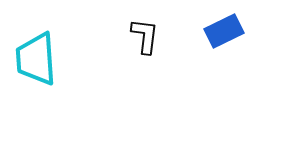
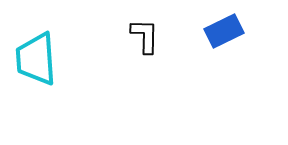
black L-shape: rotated 6 degrees counterclockwise
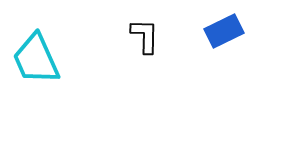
cyan trapezoid: rotated 20 degrees counterclockwise
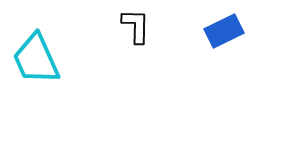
black L-shape: moved 9 px left, 10 px up
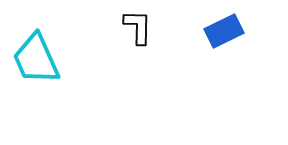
black L-shape: moved 2 px right, 1 px down
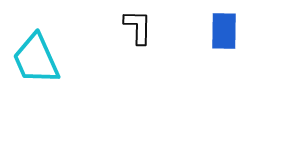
blue rectangle: rotated 63 degrees counterclockwise
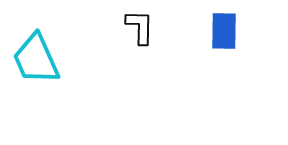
black L-shape: moved 2 px right
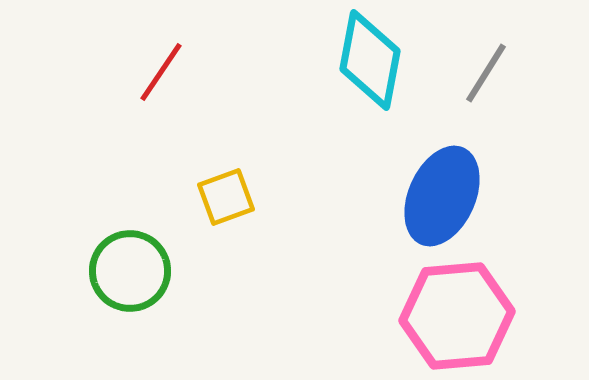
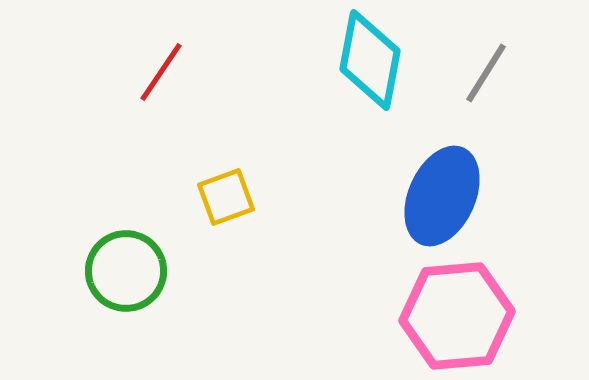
green circle: moved 4 px left
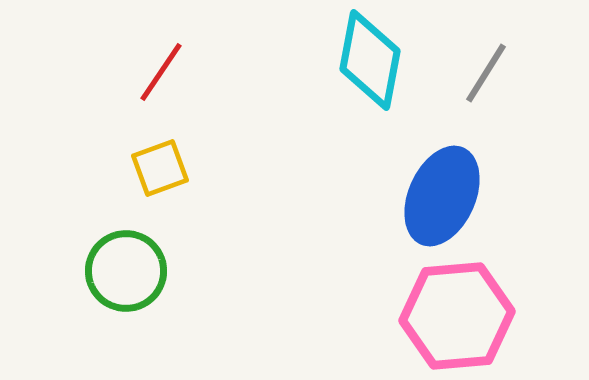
yellow square: moved 66 px left, 29 px up
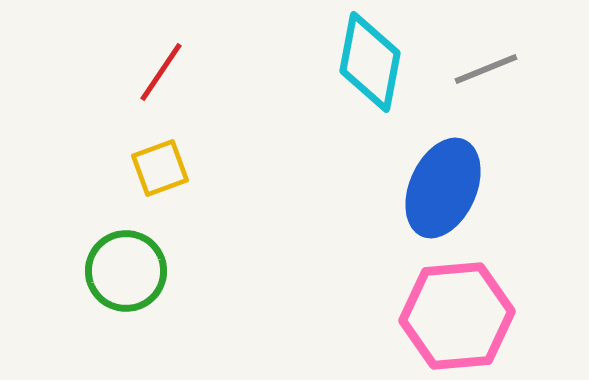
cyan diamond: moved 2 px down
gray line: moved 4 px up; rotated 36 degrees clockwise
blue ellipse: moved 1 px right, 8 px up
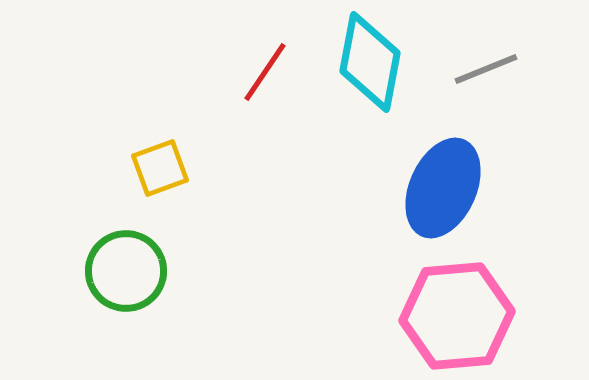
red line: moved 104 px right
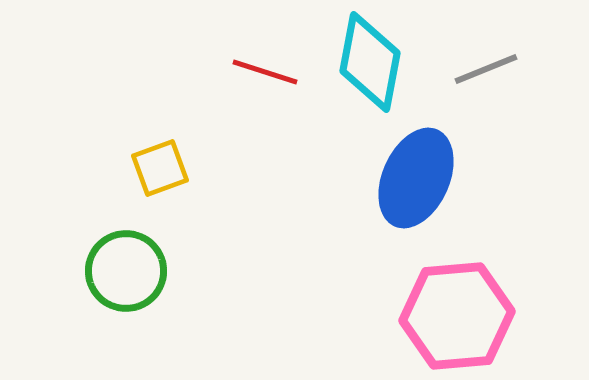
red line: rotated 74 degrees clockwise
blue ellipse: moved 27 px left, 10 px up
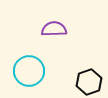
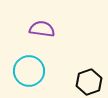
purple semicircle: moved 12 px left; rotated 10 degrees clockwise
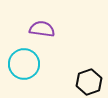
cyan circle: moved 5 px left, 7 px up
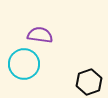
purple semicircle: moved 2 px left, 6 px down
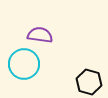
black hexagon: rotated 25 degrees counterclockwise
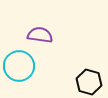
cyan circle: moved 5 px left, 2 px down
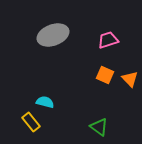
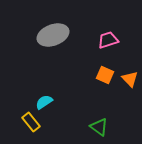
cyan semicircle: moved 1 px left; rotated 48 degrees counterclockwise
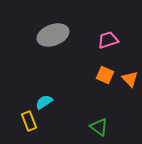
yellow rectangle: moved 2 px left, 1 px up; rotated 18 degrees clockwise
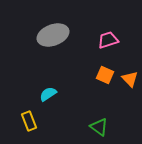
cyan semicircle: moved 4 px right, 8 px up
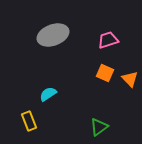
orange square: moved 2 px up
green triangle: rotated 48 degrees clockwise
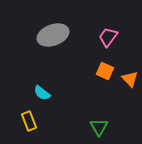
pink trapezoid: moved 3 px up; rotated 35 degrees counterclockwise
orange square: moved 2 px up
cyan semicircle: moved 6 px left, 1 px up; rotated 108 degrees counterclockwise
green triangle: rotated 24 degrees counterclockwise
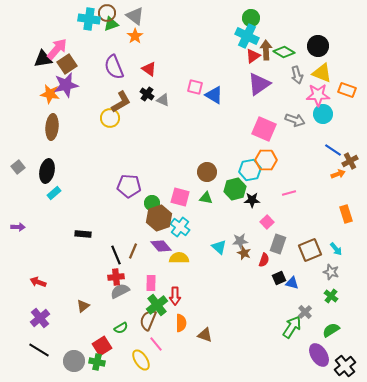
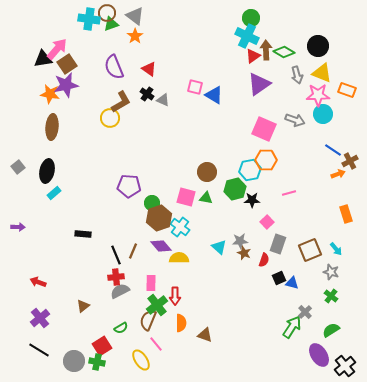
pink square at (180, 197): moved 6 px right
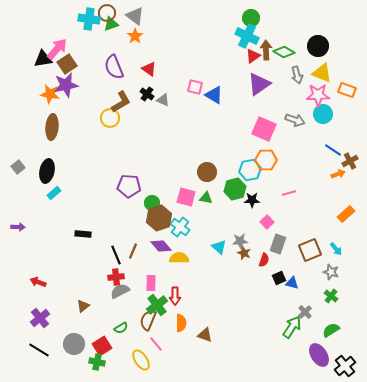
orange rectangle at (346, 214): rotated 66 degrees clockwise
gray circle at (74, 361): moved 17 px up
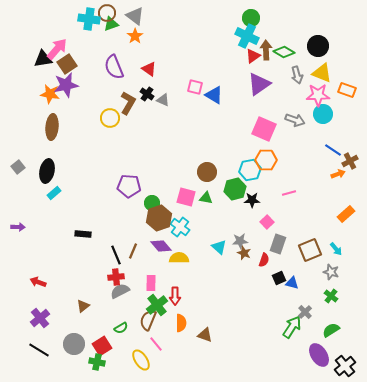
brown L-shape at (121, 102): moved 7 px right, 1 px down; rotated 30 degrees counterclockwise
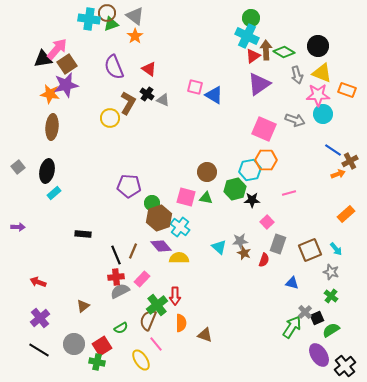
black square at (279, 278): moved 38 px right, 40 px down
pink rectangle at (151, 283): moved 9 px left, 4 px up; rotated 42 degrees clockwise
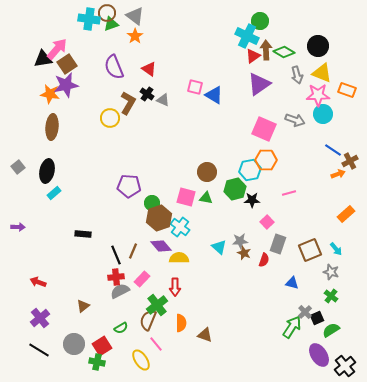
green circle at (251, 18): moved 9 px right, 3 px down
red arrow at (175, 296): moved 9 px up
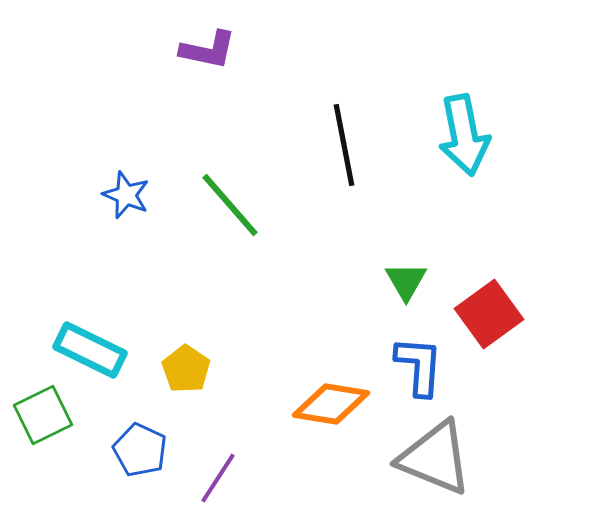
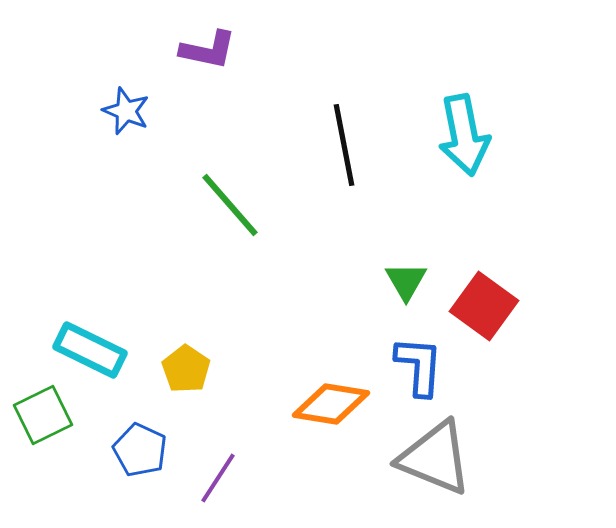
blue star: moved 84 px up
red square: moved 5 px left, 8 px up; rotated 18 degrees counterclockwise
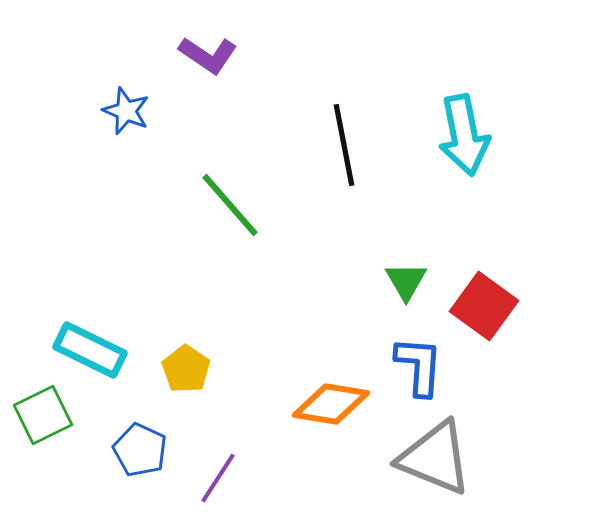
purple L-shape: moved 5 px down; rotated 22 degrees clockwise
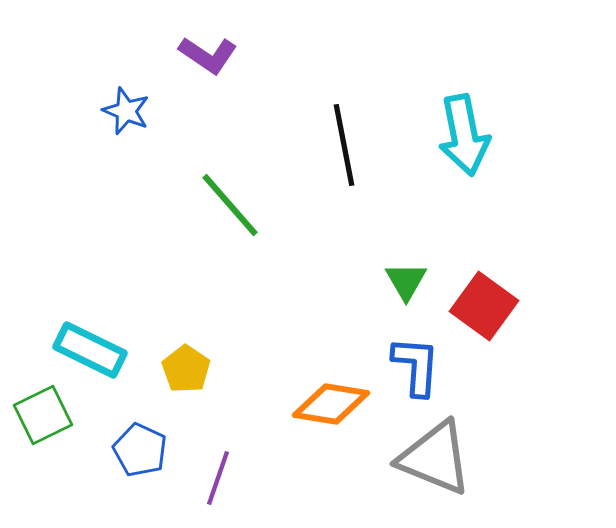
blue L-shape: moved 3 px left
purple line: rotated 14 degrees counterclockwise
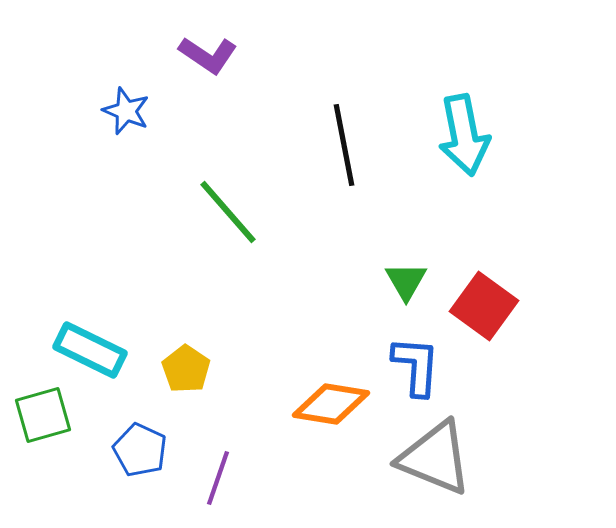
green line: moved 2 px left, 7 px down
green square: rotated 10 degrees clockwise
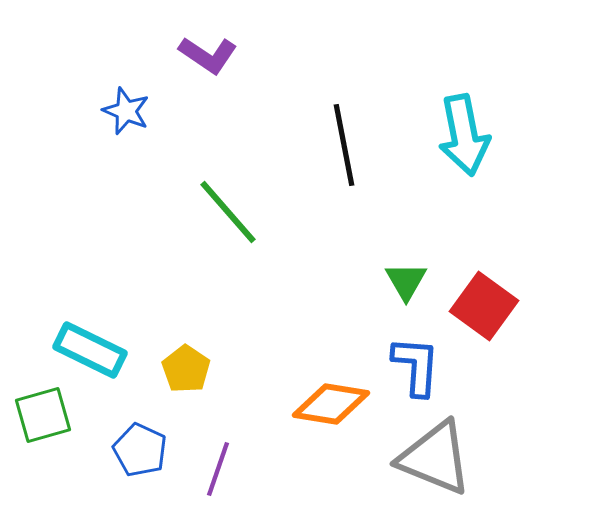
purple line: moved 9 px up
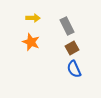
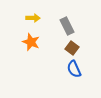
brown square: rotated 24 degrees counterclockwise
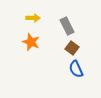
blue semicircle: moved 2 px right
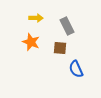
yellow arrow: moved 3 px right
brown square: moved 12 px left; rotated 32 degrees counterclockwise
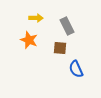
orange star: moved 2 px left, 2 px up
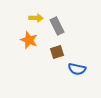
gray rectangle: moved 10 px left
brown square: moved 3 px left, 4 px down; rotated 24 degrees counterclockwise
blue semicircle: moved 1 px right; rotated 54 degrees counterclockwise
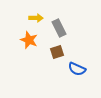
gray rectangle: moved 2 px right, 2 px down
blue semicircle: rotated 12 degrees clockwise
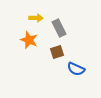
blue semicircle: moved 1 px left
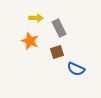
orange star: moved 1 px right, 1 px down
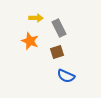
blue semicircle: moved 10 px left, 7 px down
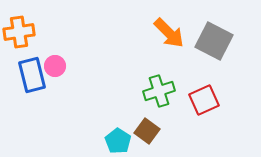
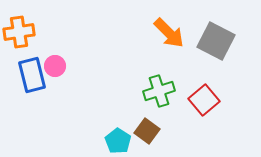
gray square: moved 2 px right
red square: rotated 16 degrees counterclockwise
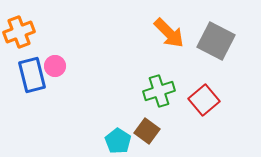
orange cross: rotated 12 degrees counterclockwise
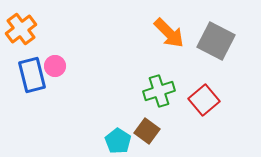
orange cross: moved 2 px right, 3 px up; rotated 16 degrees counterclockwise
::::::::
Convert the entries into a numbered list, from the start of the entries through the line containing "brown L-shape at", inclusive, skipping any blank lines and leaving the pictures out of the answer.

1. black L-shape: rotated 6 degrees counterclockwise
2. cyan trapezoid: rotated 20 degrees counterclockwise
3. black L-shape: moved 9 px left, 10 px up
4. black L-shape: moved 2 px right, 1 px down
5. blue rectangle: rotated 63 degrees counterclockwise
6. black L-shape: moved 2 px right
7. green circle: moved 4 px left
8. yellow square: moved 66 px left, 29 px up
9. cyan diamond: moved 2 px down
10. gray line: moved 4 px up; rotated 36 degrees clockwise
11. blue ellipse: moved 1 px right, 8 px up
12. red line: moved 104 px right
13. red line: rotated 74 degrees clockwise
14. blue ellipse: moved 27 px left, 10 px up
15. purple semicircle: moved 12 px left; rotated 10 degrees clockwise
16. cyan circle: moved 5 px left, 7 px up
17. purple semicircle: moved 2 px left, 6 px down
18. black hexagon: rotated 25 degrees counterclockwise
19. cyan circle: moved 5 px left, 2 px down
20. cyan semicircle: moved 1 px left; rotated 48 degrees counterclockwise
21. yellow rectangle: moved 2 px left, 1 px up; rotated 18 degrees clockwise
22. cyan semicircle: moved 4 px right, 8 px up
23. orange square: moved 2 px up
24. green triangle: rotated 48 degrees clockwise
25. pink trapezoid: moved 3 px up; rotated 35 degrees counterclockwise
26. orange square: moved 2 px up
27. cyan semicircle: moved 6 px left, 1 px up; rotated 108 degrees counterclockwise
28. green triangle: rotated 24 degrees counterclockwise
29. pink square at (180, 197): moved 6 px right
30. orange rectangle at (346, 214): rotated 66 degrees clockwise
31. gray circle at (74, 361): moved 17 px up
32. brown L-shape at (121, 102): moved 7 px right, 1 px down; rotated 30 degrees counterclockwise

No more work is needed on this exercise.